TASK BRIEF:
Go through the data below. List every line that holds the word "none".

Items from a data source
============

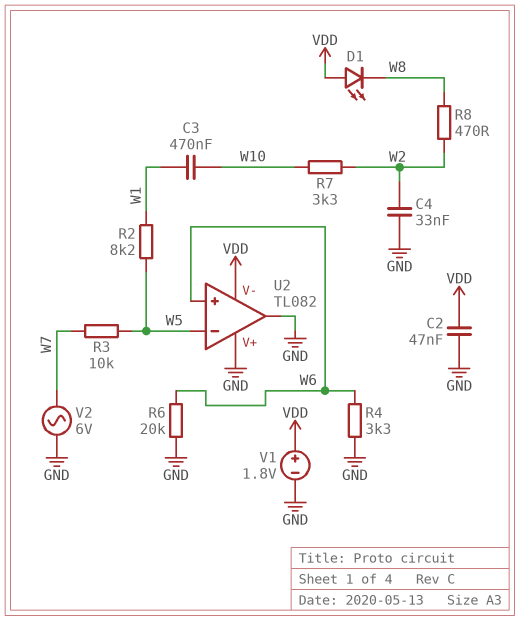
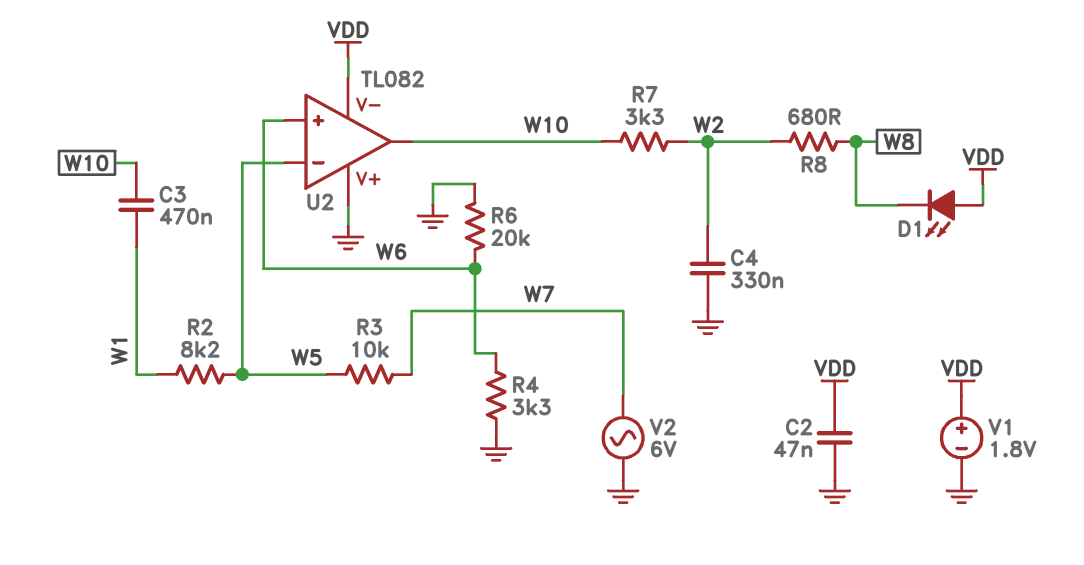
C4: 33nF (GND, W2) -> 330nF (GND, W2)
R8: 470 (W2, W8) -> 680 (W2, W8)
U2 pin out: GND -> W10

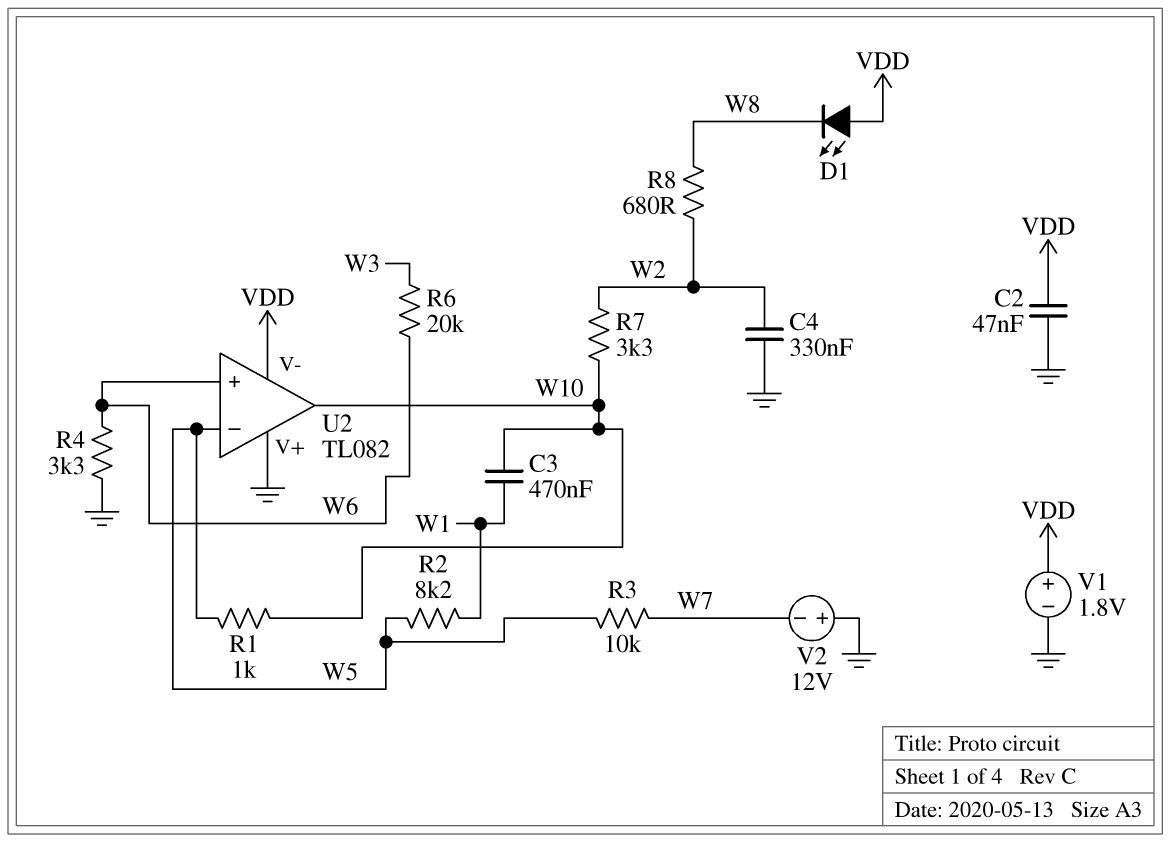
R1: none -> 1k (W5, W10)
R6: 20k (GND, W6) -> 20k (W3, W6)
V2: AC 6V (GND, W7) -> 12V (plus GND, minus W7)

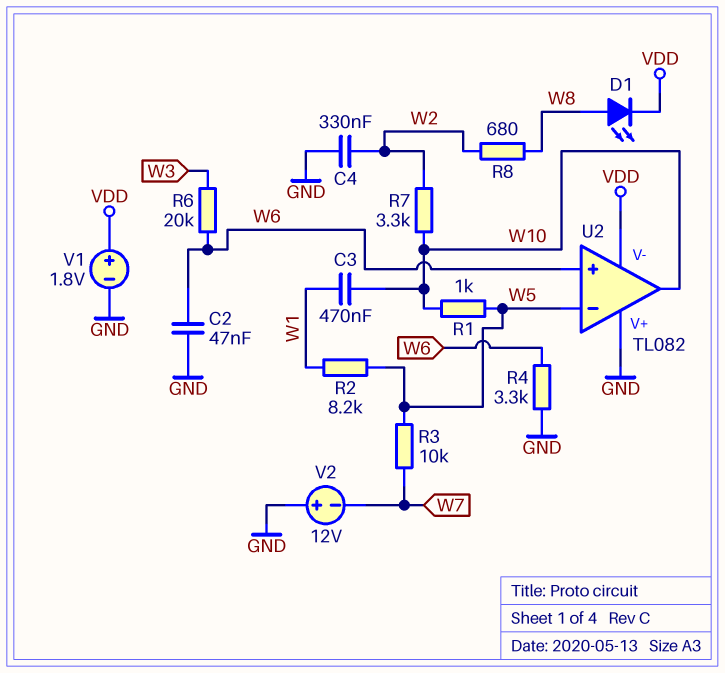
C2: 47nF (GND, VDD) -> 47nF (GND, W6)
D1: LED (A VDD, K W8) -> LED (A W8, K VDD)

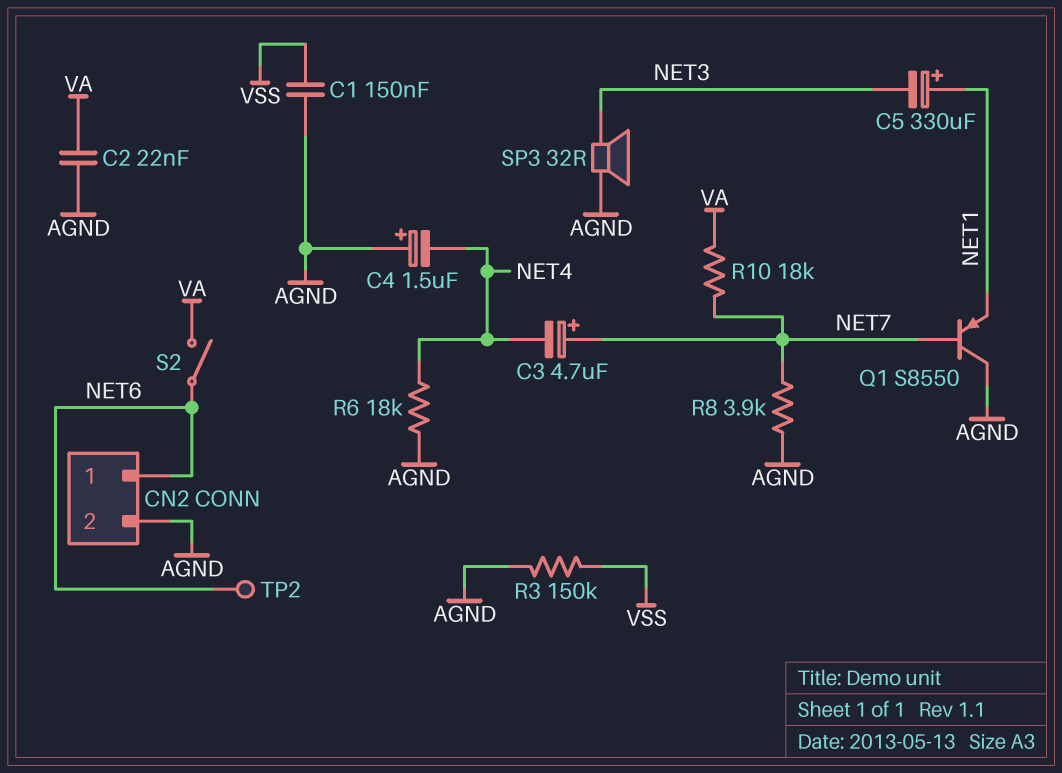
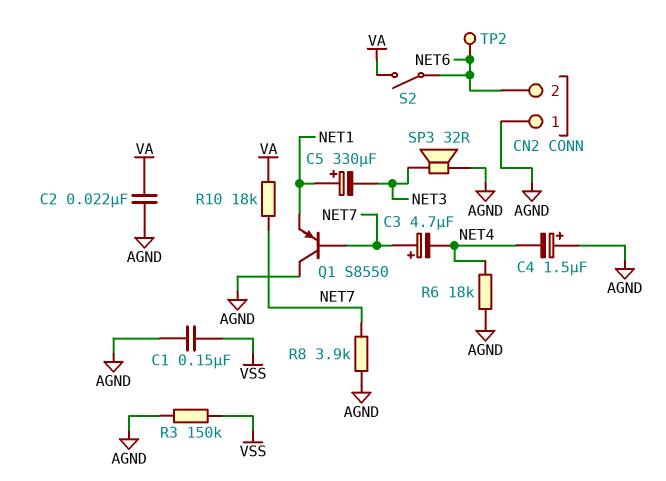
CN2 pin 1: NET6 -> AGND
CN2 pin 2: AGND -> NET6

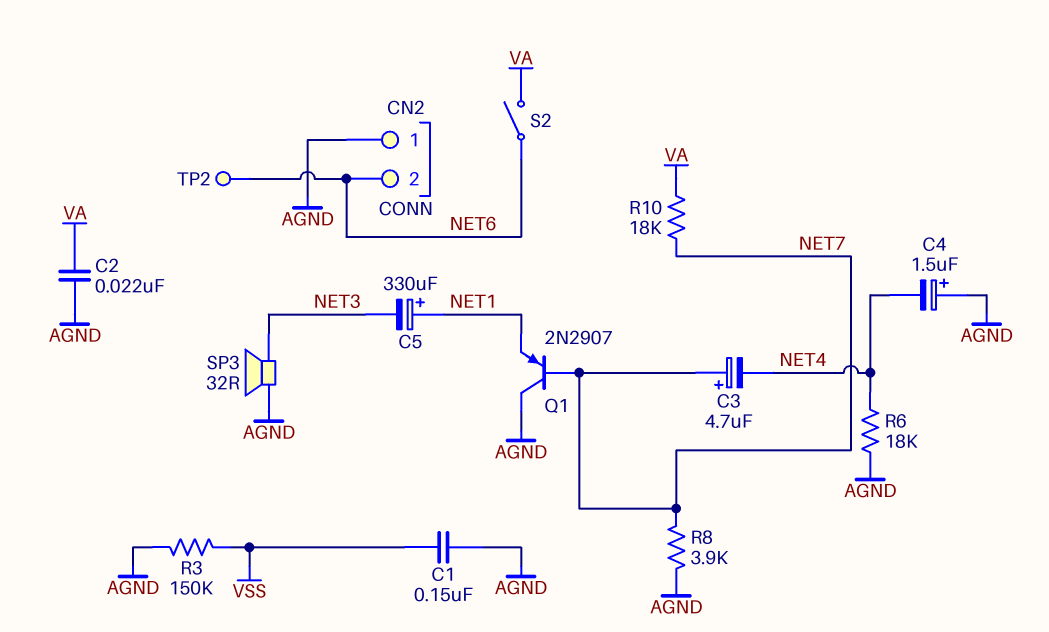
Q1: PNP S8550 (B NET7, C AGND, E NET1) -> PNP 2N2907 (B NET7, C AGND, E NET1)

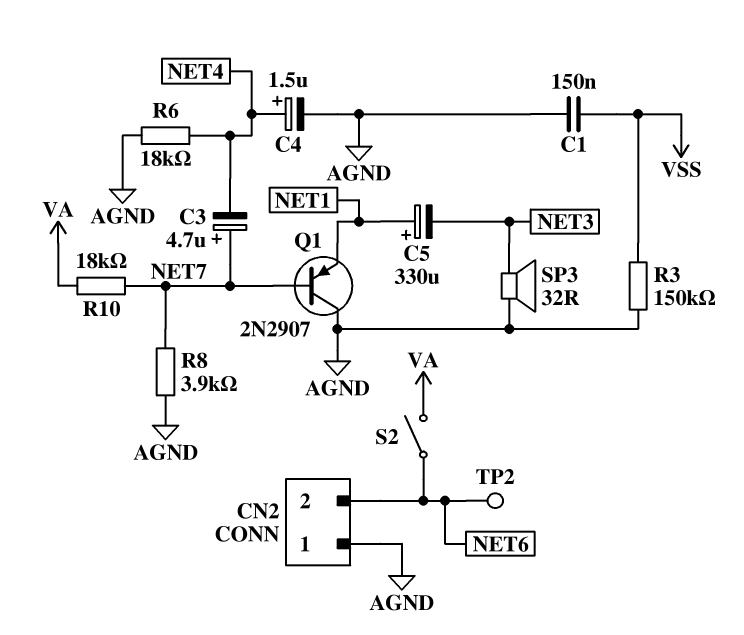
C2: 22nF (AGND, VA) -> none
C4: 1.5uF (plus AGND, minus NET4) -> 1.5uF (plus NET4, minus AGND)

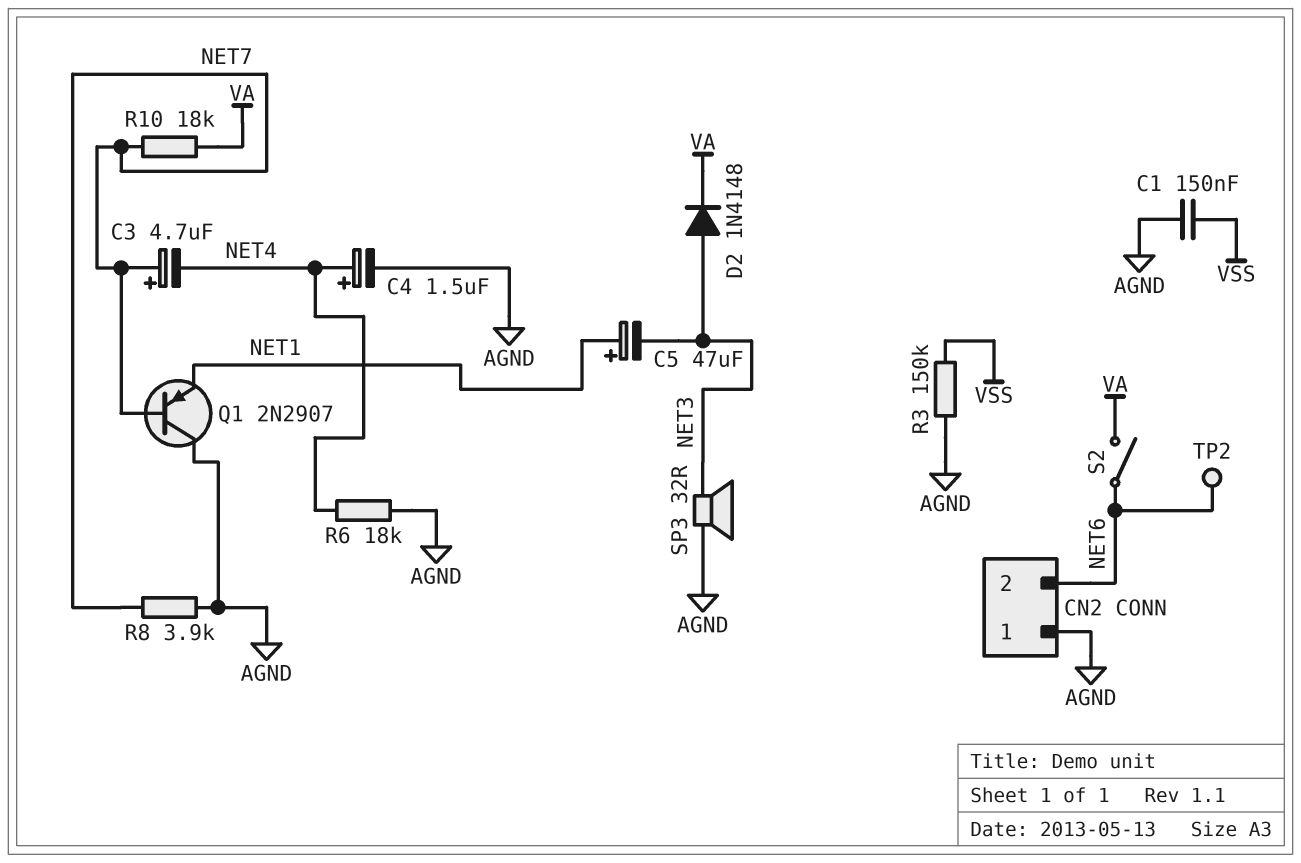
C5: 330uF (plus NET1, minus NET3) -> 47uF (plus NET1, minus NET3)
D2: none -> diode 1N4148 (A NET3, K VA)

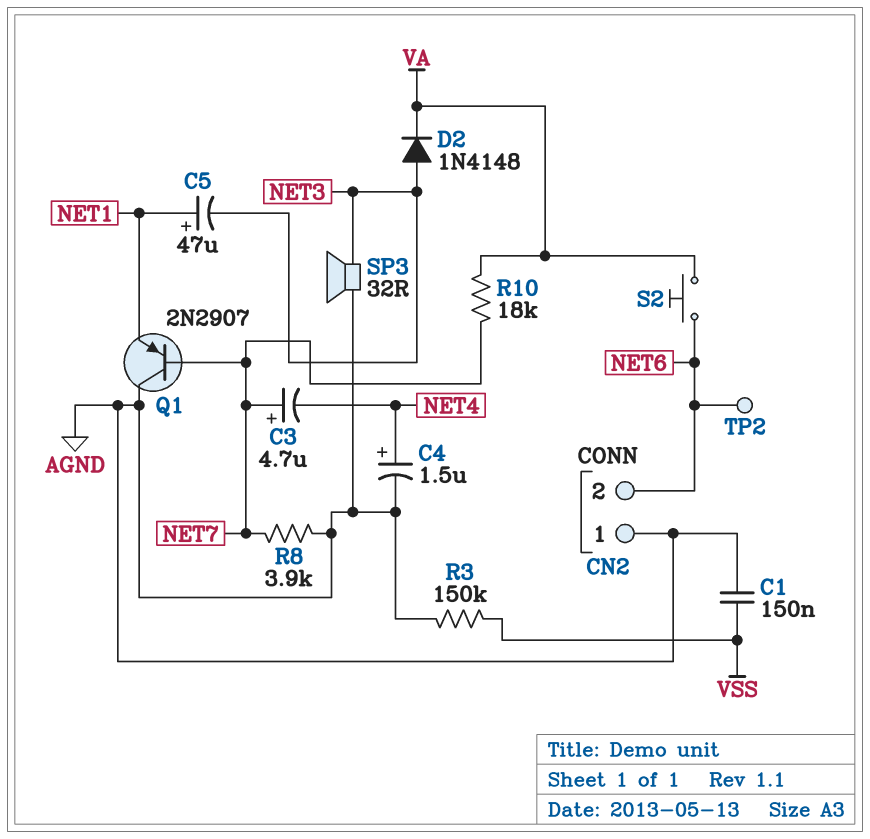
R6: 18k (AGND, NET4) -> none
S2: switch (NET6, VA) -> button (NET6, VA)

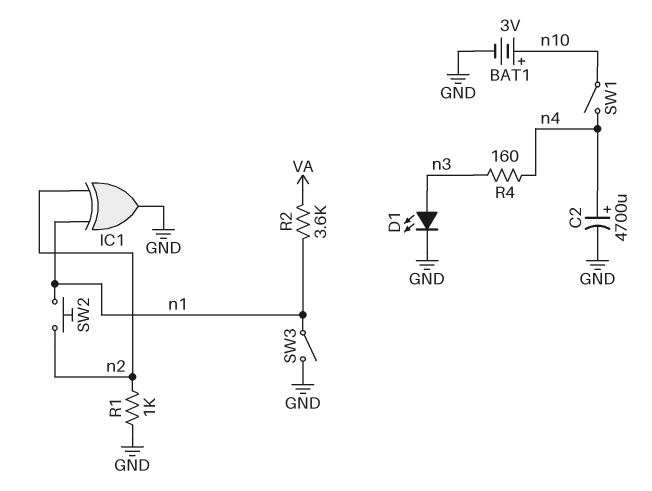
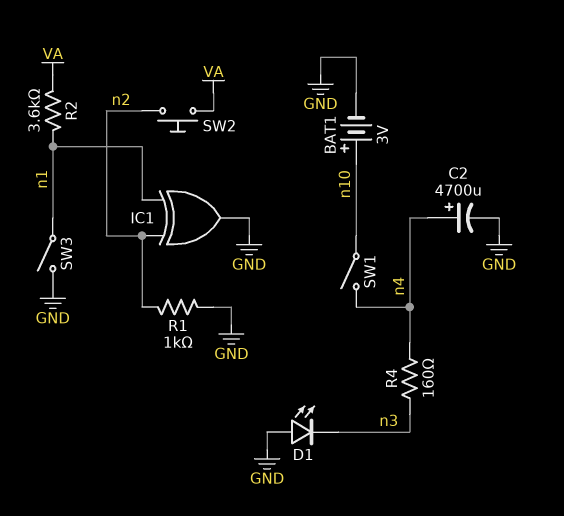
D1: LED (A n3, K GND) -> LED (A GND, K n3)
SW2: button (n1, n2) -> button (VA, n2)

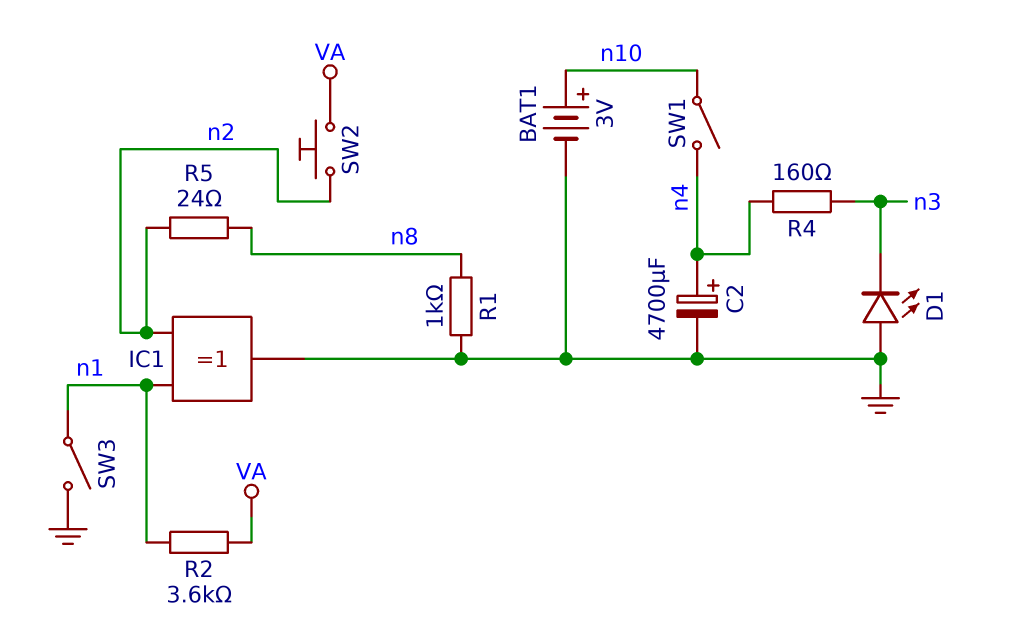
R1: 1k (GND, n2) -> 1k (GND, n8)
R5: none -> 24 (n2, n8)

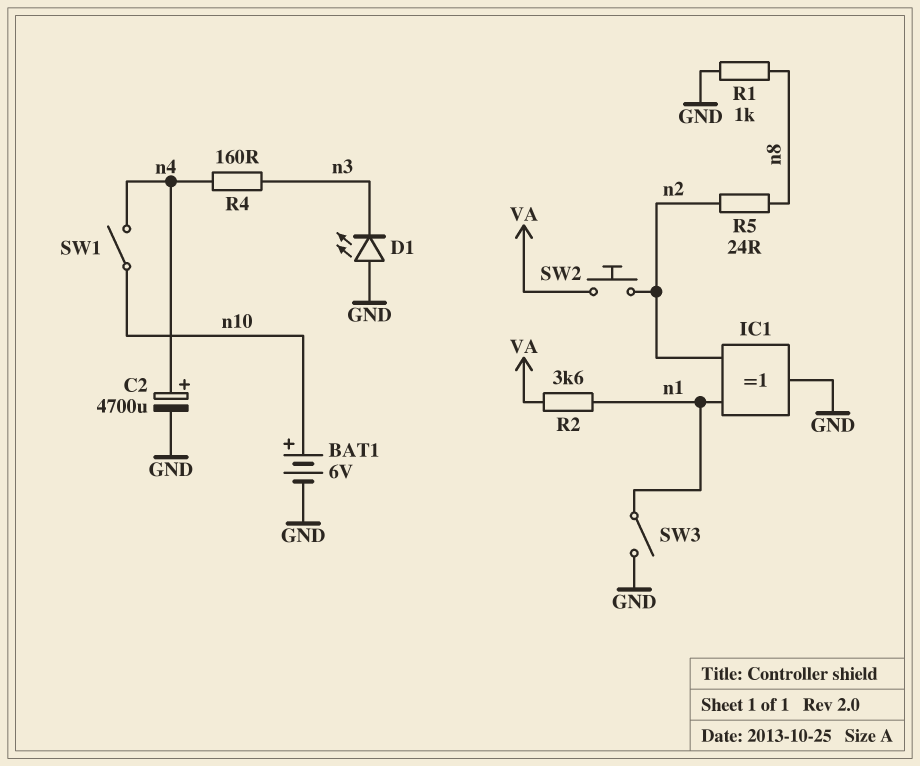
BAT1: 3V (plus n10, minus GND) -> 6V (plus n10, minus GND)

============

OUTPUT OF THE EXERCISE:
R1: none -> 1k (W5, W10)
C2: 22nF (AGND, VA) -> none
D2: none -> diode 1N4148 (A NET3, K VA)
R6: 18k (AGND, NET4) -> none
R5: none -> 24 (n2, n8)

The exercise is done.